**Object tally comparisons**
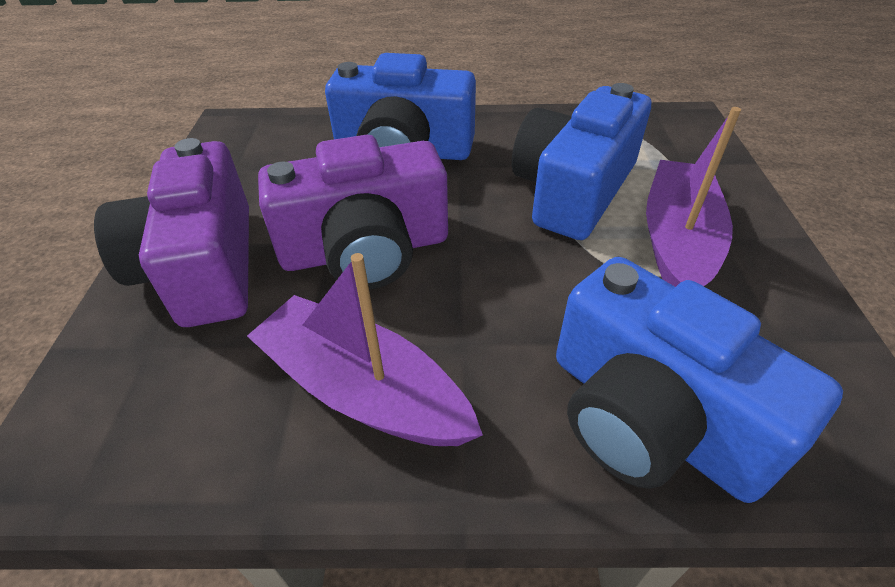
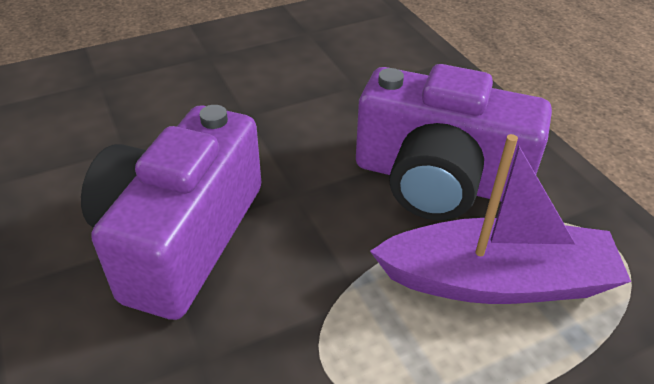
blue camera: [325,53,476,160] [512,83,651,240] [556,257,843,503] = 3 -> none = 0
purple boat: [247,253,483,446] [646,107,741,287] = 2 -> [370,134,631,304] = 1

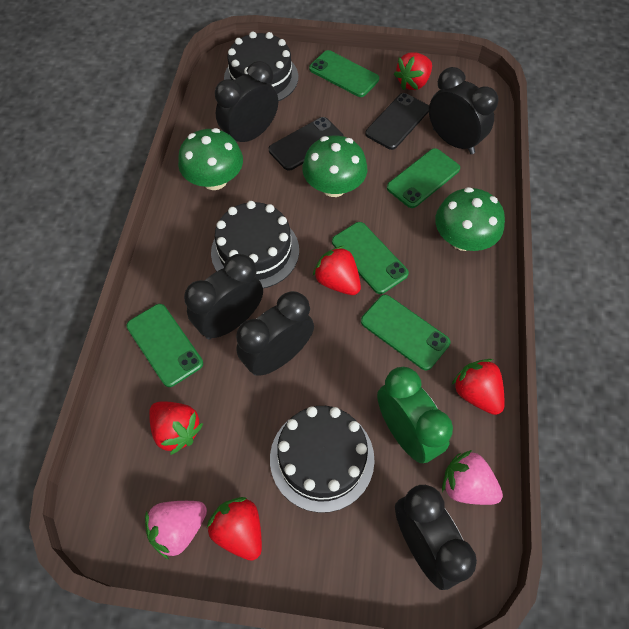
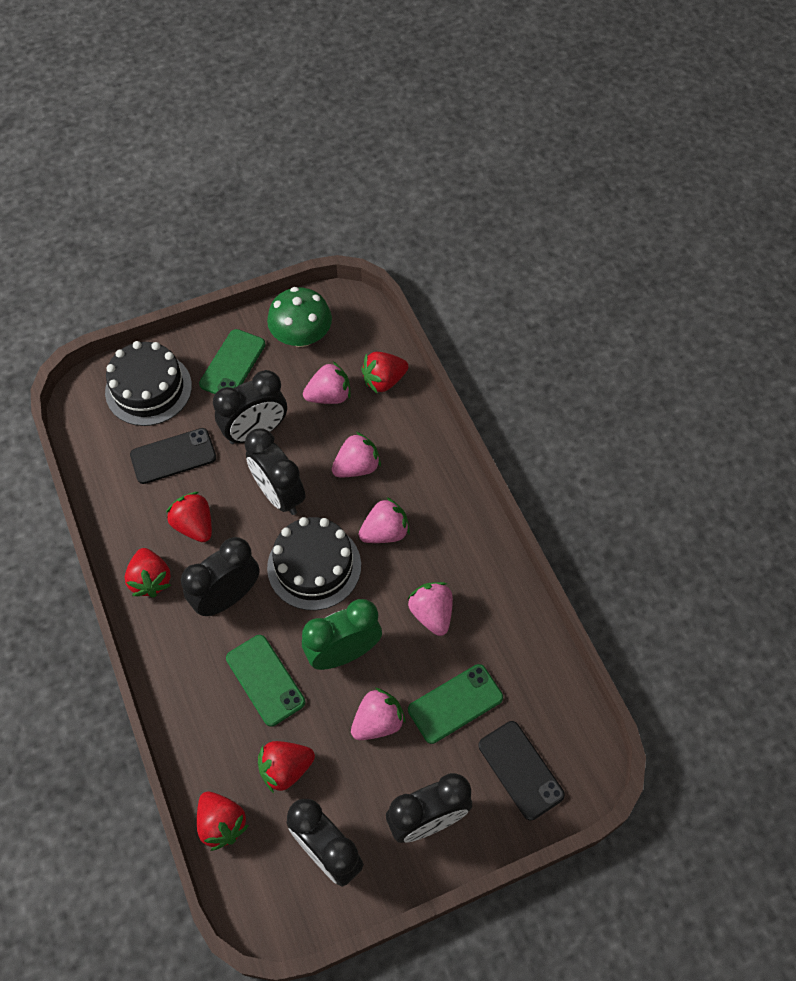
black cake: [211,201,299,288] [224,31,298,101] [270,406,375,513] = 3 -> [105,341,192,426] [267,517,361,610] = 2
green mushroom: [178,128,243,190] [302,135,367,197] [435,187,505,251] = 3 -> [267,287,332,347] = 1
green phone: [126,304,203,387] [309,50,379,97] [332,222,409,294] [361,294,450,370] [387,148,460,208] = 5 -> [199,329,266,394] [226,635,305,727] [408,664,503,744] = 3
pink strawberry: [145,501,207,559] [442,450,503,505] = 2 -> [303,362,351,404] [332,432,381,477] [351,688,406,740] [359,497,410,543] [407,582,453,636] = 5

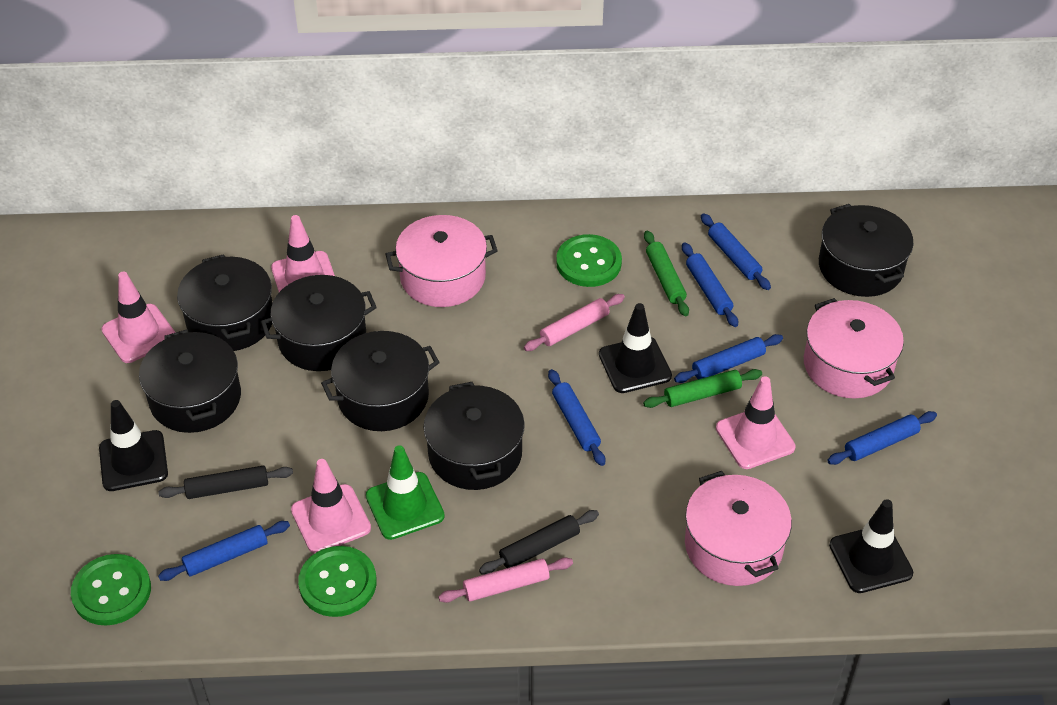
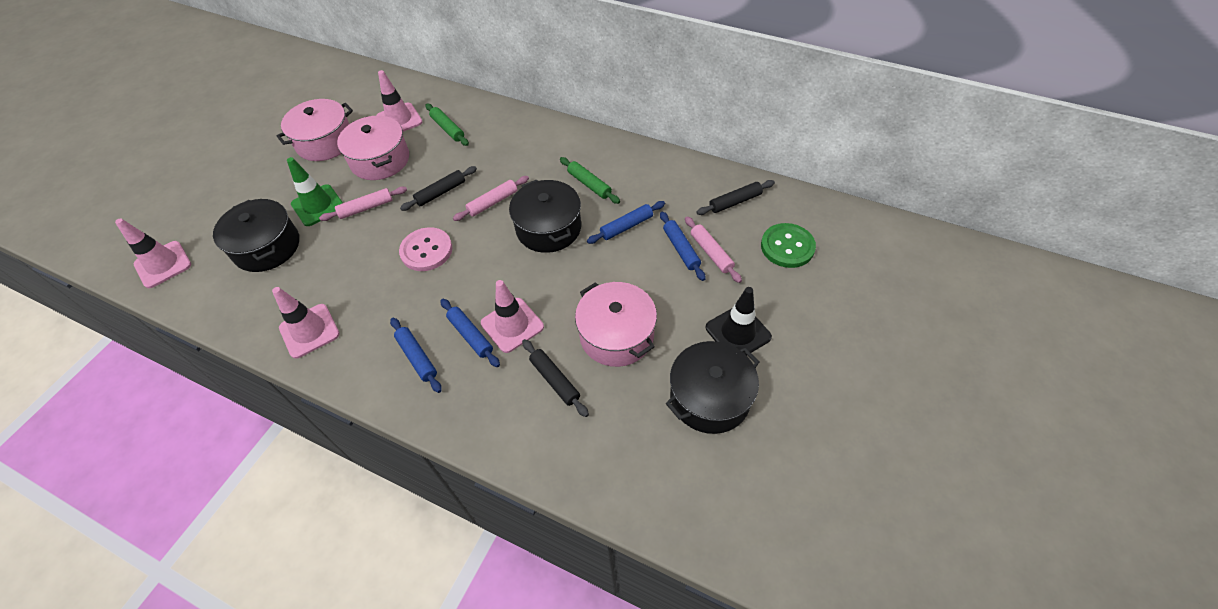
black pot: [139,329,241,433] [177,254,273,351] [261,275,377,371] [321,331,440,431] [424,382,525,490] [819,204,913,297] = 6 -> [213,199,299,272] [509,180,581,253] [666,341,759,434] = 3
black rolling pin: [159,466,293,499] [479,510,599,574] = 2 -> [400,166,477,211] [522,339,589,417] [696,180,775,215] = 3
black traffic cone: [99,400,168,491] [599,303,672,393] [829,499,913,593] = 3 -> [706,287,772,355] = 1
blue rolling pin: [158,521,290,581] [548,369,605,466] [674,334,783,383] [682,243,738,327] [701,213,771,290] [827,411,937,465] = 6 -> [390,318,442,393] [440,299,500,367] [587,201,665,244] [660,212,705,281] = 4
green button: [71,554,151,626] [298,546,376,617] [556,234,622,287] = 3 -> [761,223,816,268] = 1
pink button: none = 0 -> [399,227,452,271] = 1
pink rolling pin: [438,557,573,603] [524,294,625,351] = 2 -> [319,186,407,221] [453,176,529,221] [685,216,742,283] = 3

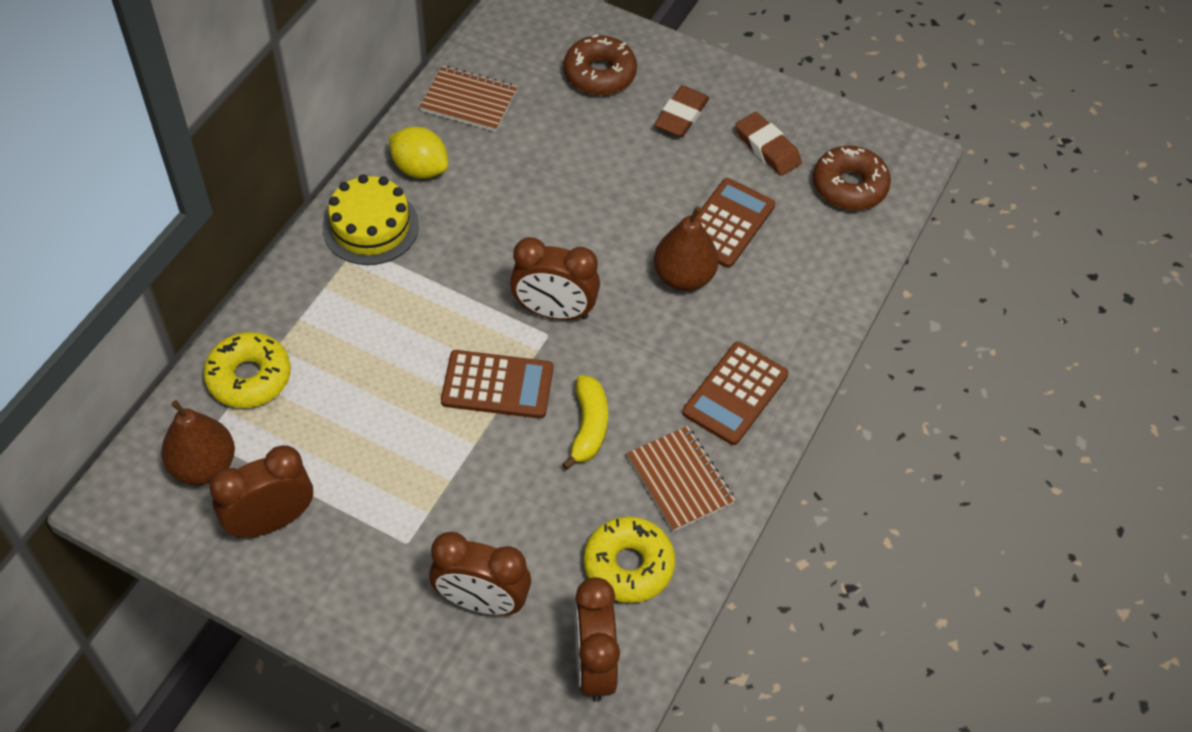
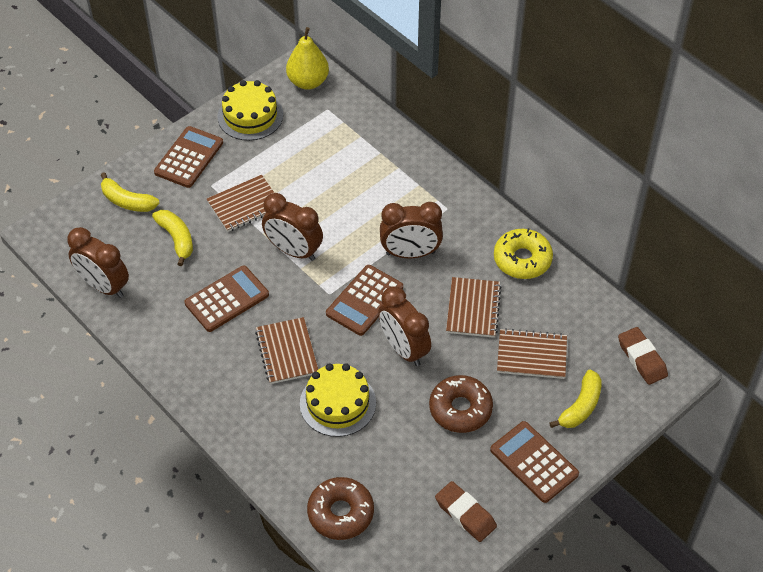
brown calculator: [441,350,553,419] [682,342,788,445] [696,178,775,268] = 3 -> [154,126,223,188] [184,265,269,332] [326,265,403,336] [490,421,579,503] = 4
brown notebook: [420,66,517,132] [627,426,735,532] = 2 -> [207,175,274,232] [255,317,318,384] [446,277,502,338] [497,328,567,379] = 4
brown pear: [161,400,235,485] [654,206,719,291] = 2 -> none = 0
yellow banana: [562,375,608,470] = 1 -> [101,172,160,212] [152,210,193,266] [549,370,601,428] = 3
yellow cake: [323,174,419,265] = 1 -> [217,80,283,141] [300,363,376,437] = 2
yellow donut: [203,332,291,408] [584,516,675,603] = 2 -> [494,228,553,279] = 1
yellow lemon: [389,127,448,179] = 1 -> none = 0
yellow pear: none = 0 -> [286,27,329,90] = 1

**EXERCISE DIRECTIONS**
Lines with the word "pear" in the data need counting; report the count alone.

**RESULT OF THIS EXERCISE**
2